** Study material follows **

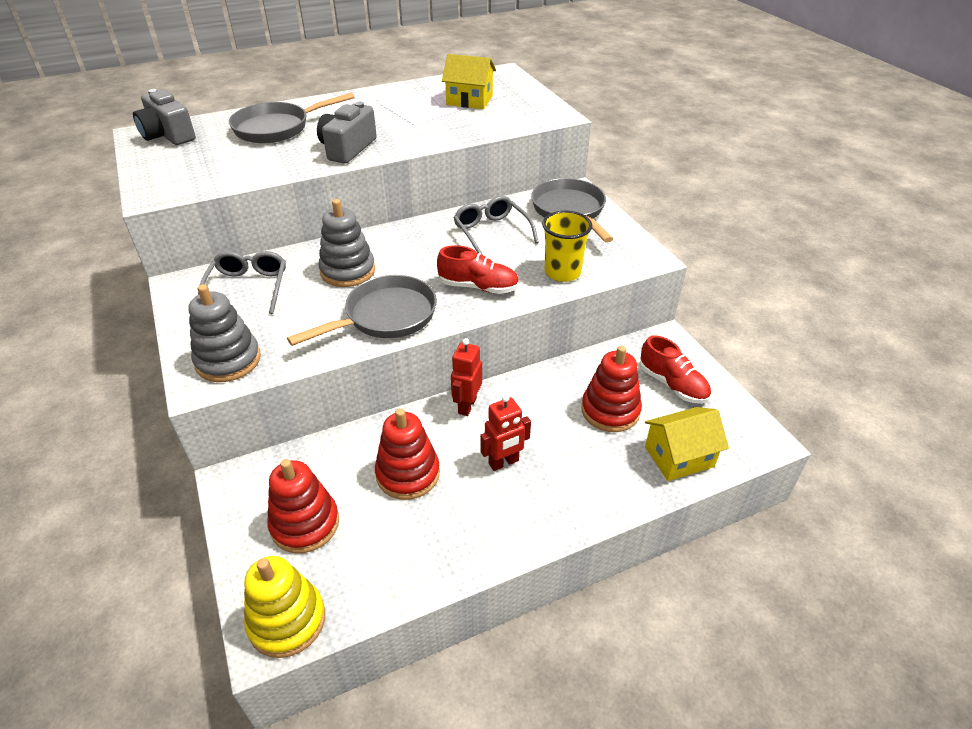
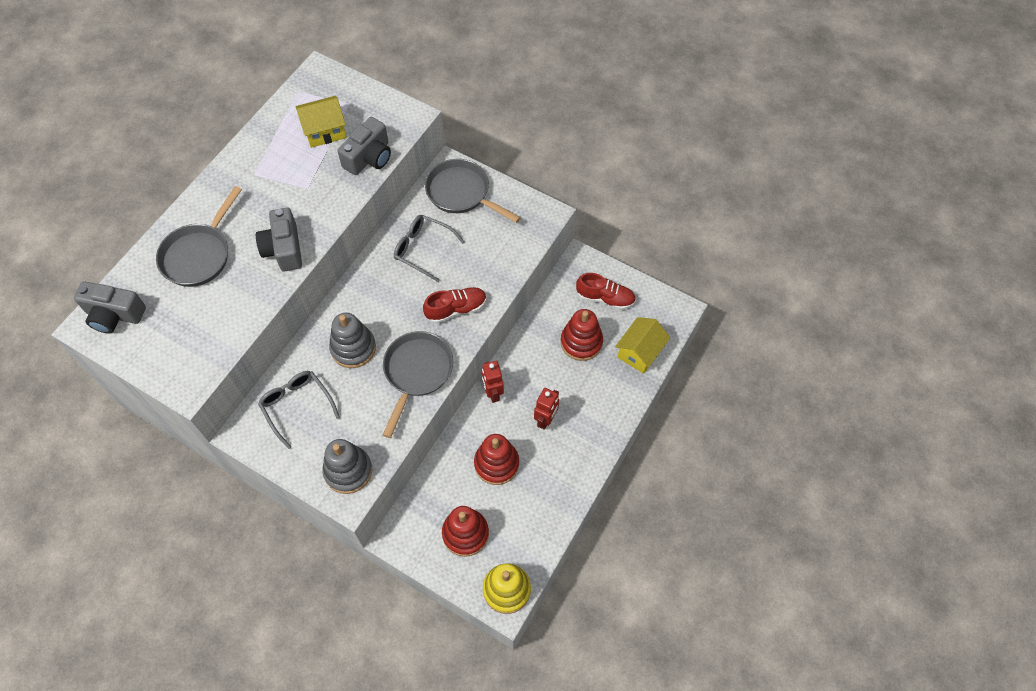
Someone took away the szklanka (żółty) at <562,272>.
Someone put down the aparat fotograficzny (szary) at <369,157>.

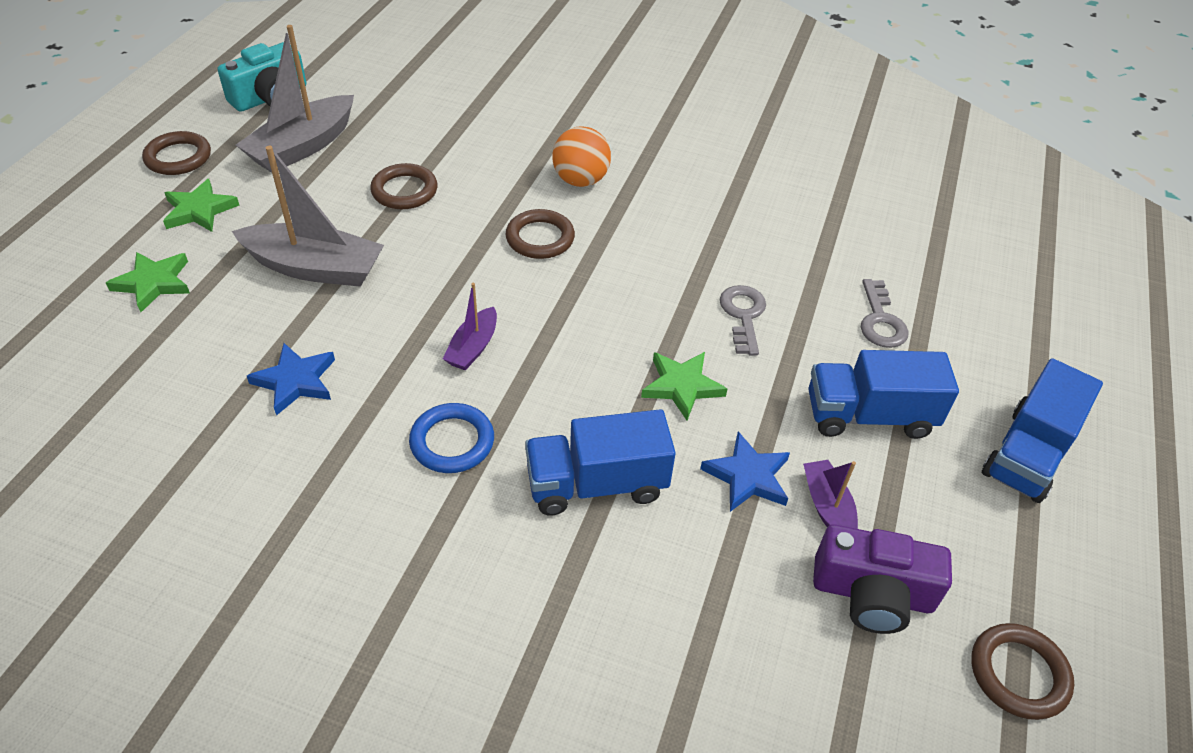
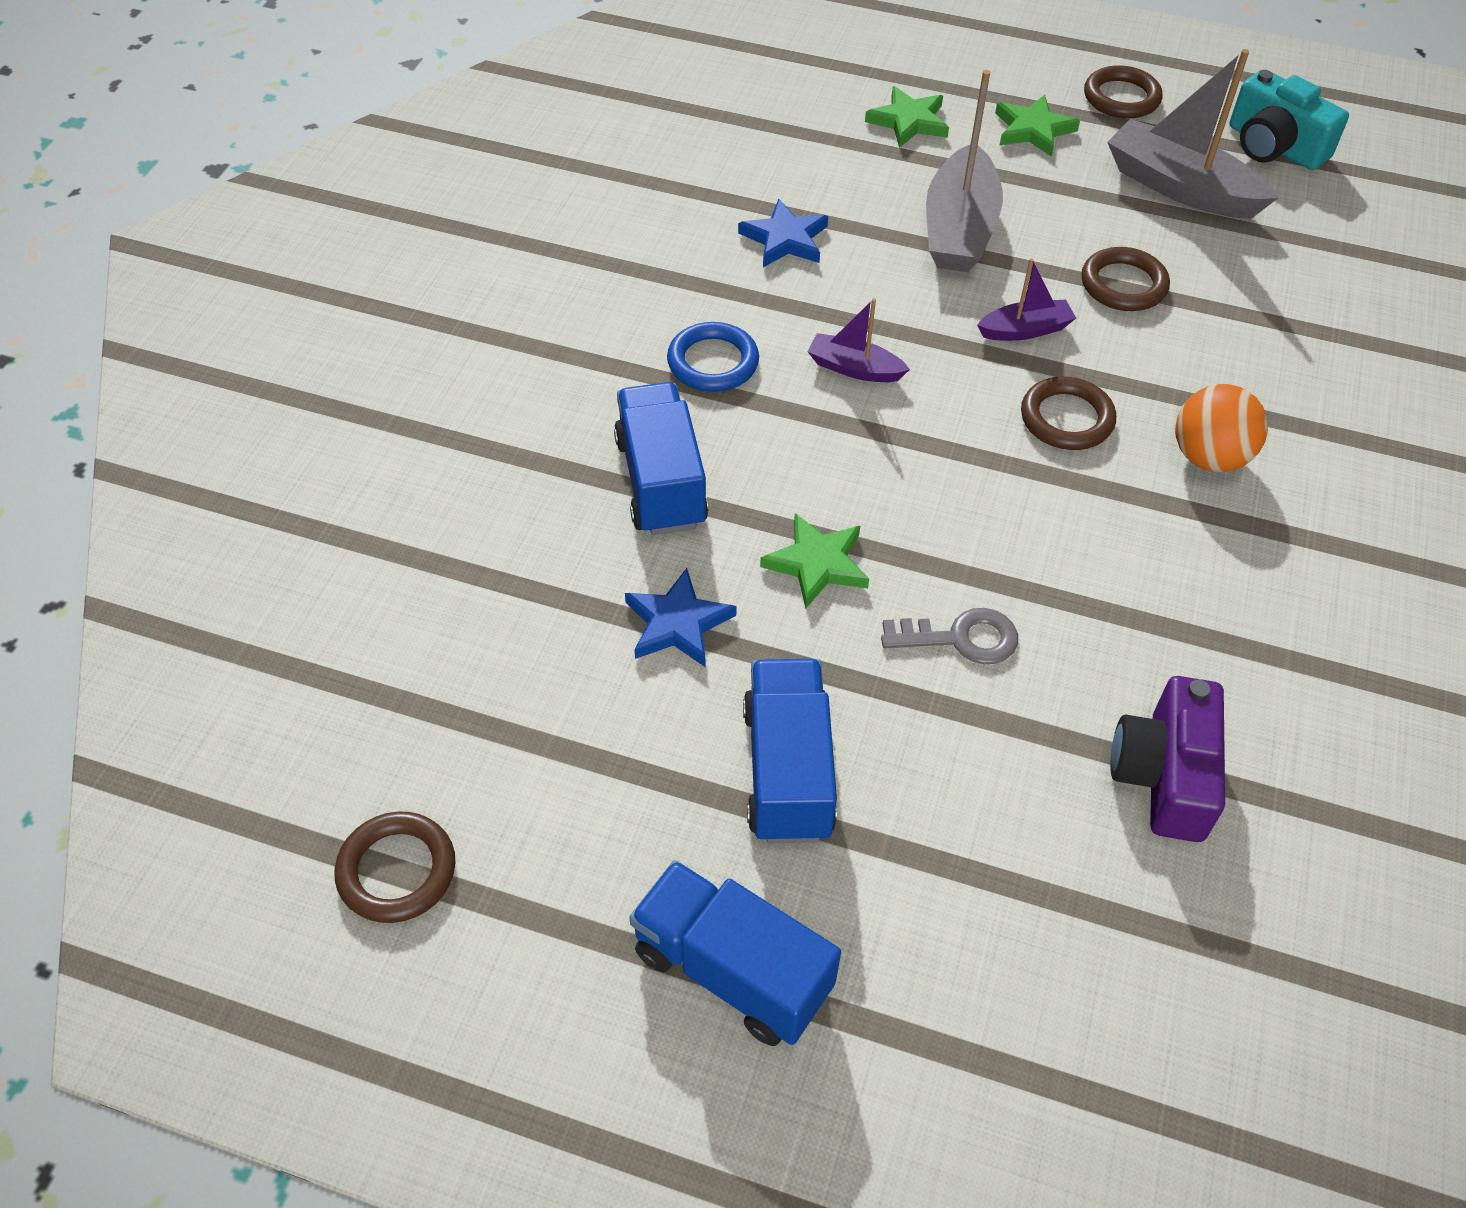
Someone took away the klucz (szary) at <880,321>.
Someone carried the łódka (fioletowy) from <828,507> to <1025,330>.
Someone carried the aparat fotograficzny (fioletowy) from <872,594> to <1164,775>.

** End of Study material **

__Task statement__
Type out the data above once more, exactly, with no images included.

__Written solution__
Someone took away the szklanka (żółty) at <562,272>.
Someone put down the aparat fotograficzny (szary) at <369,157>.

Someone took away the klucz (szary) at <880,321>.
Someone carried the łódka (fioletowy) from <828,507> to <1025,330>.
Someone carried the aparat fotograficzny (fioletowy) from <872,594> to <1164,775>.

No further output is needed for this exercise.